### What to do:
Only the lines below from the one that contains "red arrow: (80, 28)" through the one that contains "pink arrow: (48, 661) -> (23, 484), moved" should appear in your answer, exact and without pictures.

### Stored data:

════════════════════

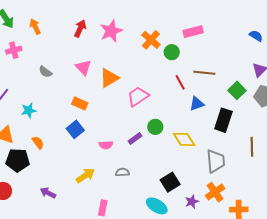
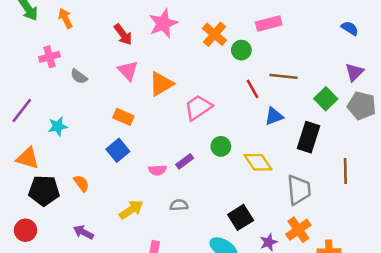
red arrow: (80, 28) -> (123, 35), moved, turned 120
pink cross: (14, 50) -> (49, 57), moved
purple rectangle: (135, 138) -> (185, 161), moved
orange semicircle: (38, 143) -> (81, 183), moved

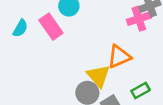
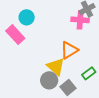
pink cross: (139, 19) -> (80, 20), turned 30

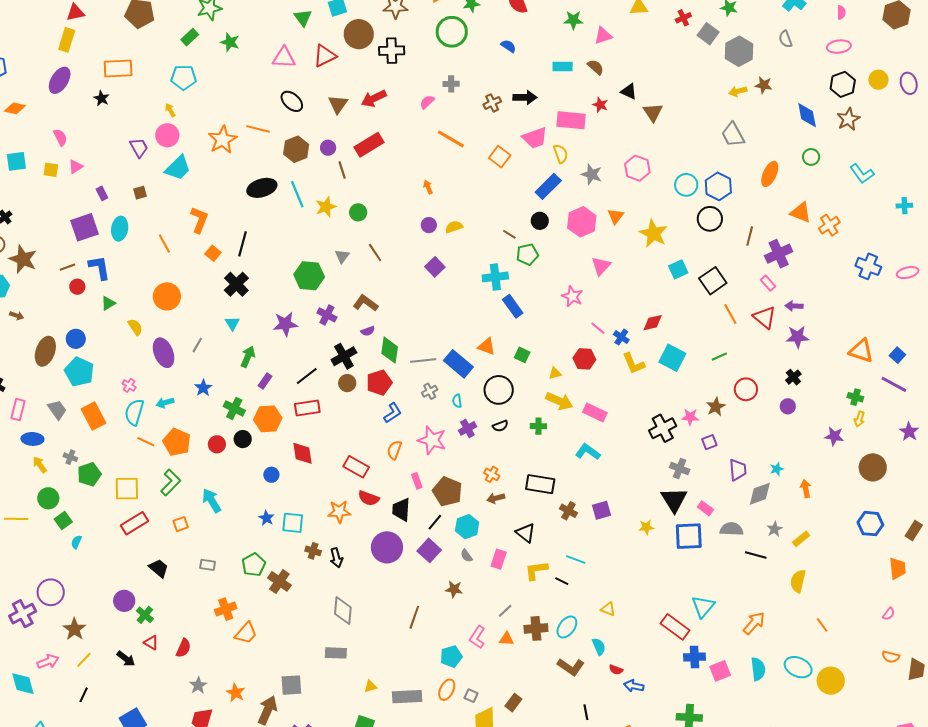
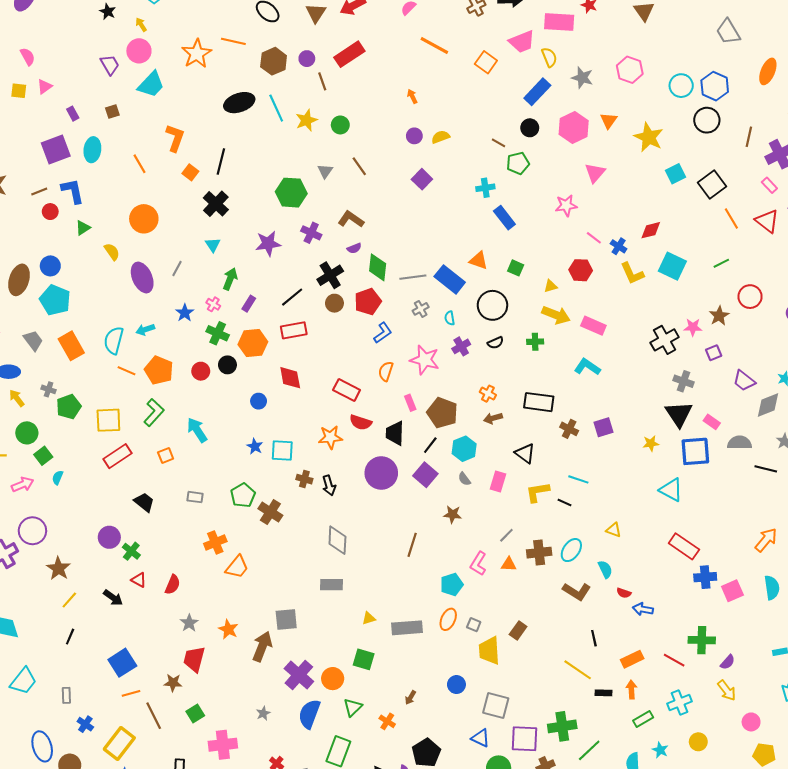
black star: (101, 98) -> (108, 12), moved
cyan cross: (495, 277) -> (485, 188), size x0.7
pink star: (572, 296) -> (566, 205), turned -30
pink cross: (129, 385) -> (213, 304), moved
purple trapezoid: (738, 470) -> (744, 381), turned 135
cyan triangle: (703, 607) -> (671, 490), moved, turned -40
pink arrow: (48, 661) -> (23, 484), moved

════════════════════

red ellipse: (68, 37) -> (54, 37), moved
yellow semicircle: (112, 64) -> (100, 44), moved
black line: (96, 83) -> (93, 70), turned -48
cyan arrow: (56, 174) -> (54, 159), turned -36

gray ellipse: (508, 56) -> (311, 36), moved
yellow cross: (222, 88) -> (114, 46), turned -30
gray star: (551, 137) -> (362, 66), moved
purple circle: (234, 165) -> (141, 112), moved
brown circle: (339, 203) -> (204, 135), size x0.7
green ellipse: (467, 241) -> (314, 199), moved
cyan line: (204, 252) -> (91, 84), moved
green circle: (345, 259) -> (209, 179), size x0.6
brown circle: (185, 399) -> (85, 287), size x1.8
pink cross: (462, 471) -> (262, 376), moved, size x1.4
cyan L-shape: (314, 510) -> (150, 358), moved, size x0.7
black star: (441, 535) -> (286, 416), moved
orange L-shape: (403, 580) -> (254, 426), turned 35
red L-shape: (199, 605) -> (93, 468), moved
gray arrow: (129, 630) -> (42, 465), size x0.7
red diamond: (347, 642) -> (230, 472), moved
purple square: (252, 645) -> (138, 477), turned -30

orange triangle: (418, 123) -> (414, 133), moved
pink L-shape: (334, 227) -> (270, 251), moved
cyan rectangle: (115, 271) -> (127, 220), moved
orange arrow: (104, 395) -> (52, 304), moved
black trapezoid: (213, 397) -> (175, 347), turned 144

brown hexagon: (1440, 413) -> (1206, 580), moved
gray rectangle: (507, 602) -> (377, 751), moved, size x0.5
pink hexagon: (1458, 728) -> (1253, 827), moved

════════════════════

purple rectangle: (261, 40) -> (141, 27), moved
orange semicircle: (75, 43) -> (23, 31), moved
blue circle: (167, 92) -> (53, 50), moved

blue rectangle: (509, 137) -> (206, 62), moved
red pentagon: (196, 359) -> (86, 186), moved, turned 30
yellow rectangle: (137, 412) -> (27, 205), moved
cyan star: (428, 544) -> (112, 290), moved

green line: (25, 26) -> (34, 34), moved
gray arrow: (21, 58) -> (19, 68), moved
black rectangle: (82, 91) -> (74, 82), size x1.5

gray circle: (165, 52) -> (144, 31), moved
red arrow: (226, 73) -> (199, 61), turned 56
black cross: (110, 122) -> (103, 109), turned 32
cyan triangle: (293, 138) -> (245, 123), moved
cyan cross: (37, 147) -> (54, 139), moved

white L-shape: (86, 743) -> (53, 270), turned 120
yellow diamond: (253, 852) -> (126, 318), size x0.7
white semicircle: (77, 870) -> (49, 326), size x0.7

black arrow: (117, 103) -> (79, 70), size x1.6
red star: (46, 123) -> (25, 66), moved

════════════════════

### Response to the task:
red arrow: (80, 28) -> (123, 35), moved, turned 120
pink cross: (14, 50) -> (49, 57), moved
purple rectangle: (135, 138) -> (185, 161), moved
orange semicircle: (38, 143) -> (81, 183), moved

pink cross: (139, 19) -> (80, 20), turned 30

black star: (101, 98) -> (108, 12), moved
cyan cross: (495, 277) -> (485, 188), size x0.7
pink star: (572, 296) -> (566, 205), turned -30
pink cross: (129, 385) -> (213, 304), moved
purple trapezoid: (738, 470) -> (744, 381), turned 135
cyan triangle: (703, 607) -> (671, 490), moved, turned -40
pink arrow: (48, 661) -> (23, 484), moved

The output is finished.